(Saved data entries)
* * *

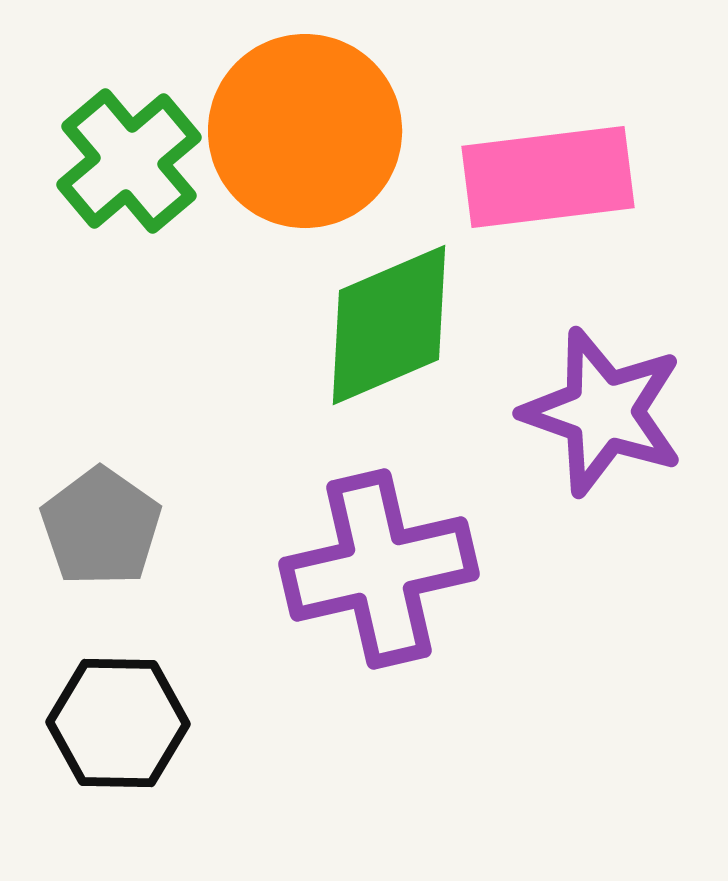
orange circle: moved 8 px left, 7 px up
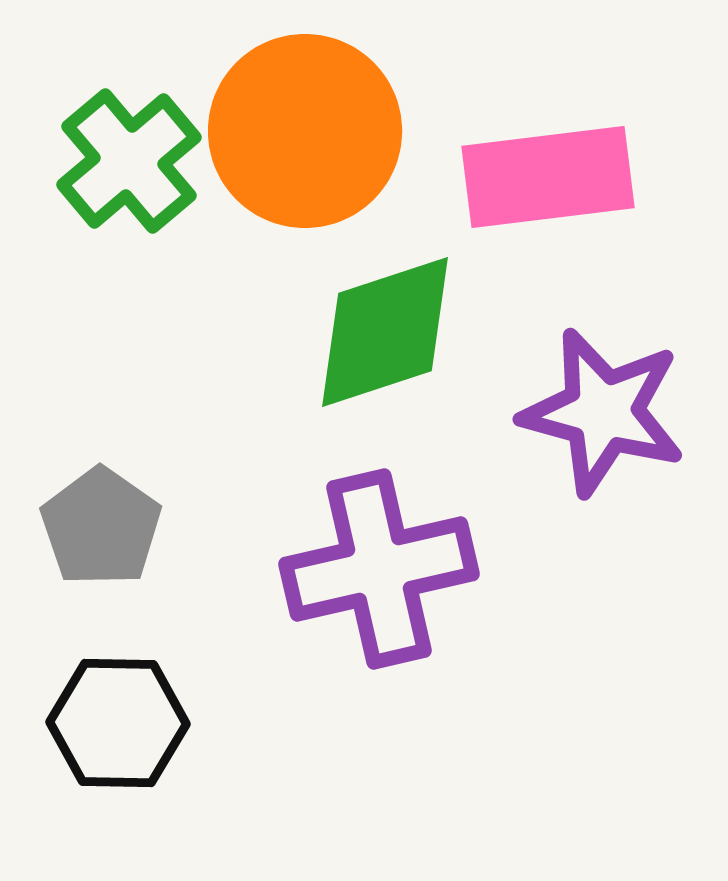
green diamond: moved 4 px left, 7 px down; rotated 5 degrees clockwise
purple star: rotated 4 degrees counterclockwise
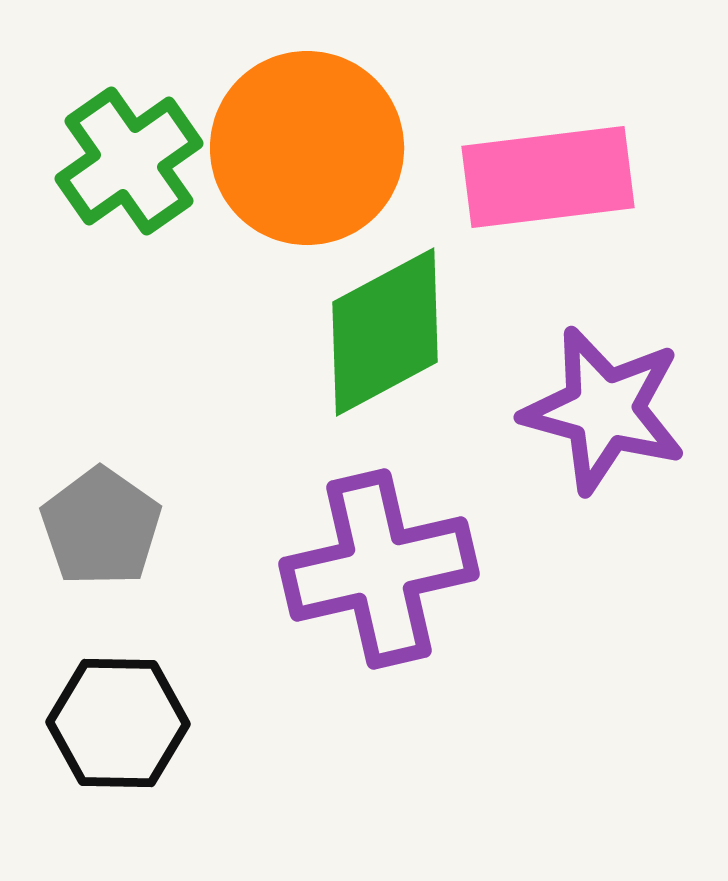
orange circle: moved 2 px right, 17 px down
green cross: rotated 5 degrees clockwise
green diamond: rotated 10 degrees counterclockwise
purple star: moved 1 px right, 2 px up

* * *

■ PROBLEM TO WORK ON:
Please return, word for word, the part that opens with the line containing "green diamond: moved" and runs through the last line above, including both ends. Leave the pictures out.

■ EXERCISE SOLUTION:
green diamond: moved 4 px left, 7 px down; rotated 5 degrees clockwise
purple star: rotated 4 degrees counterclockwise
orange circle: moved 2 px right, 17 px down
green cross: rotated 5 degrees clockwise
green diamond: rotated 10 degrees counterclockwise
purple star: moved 1 px right, 2 px up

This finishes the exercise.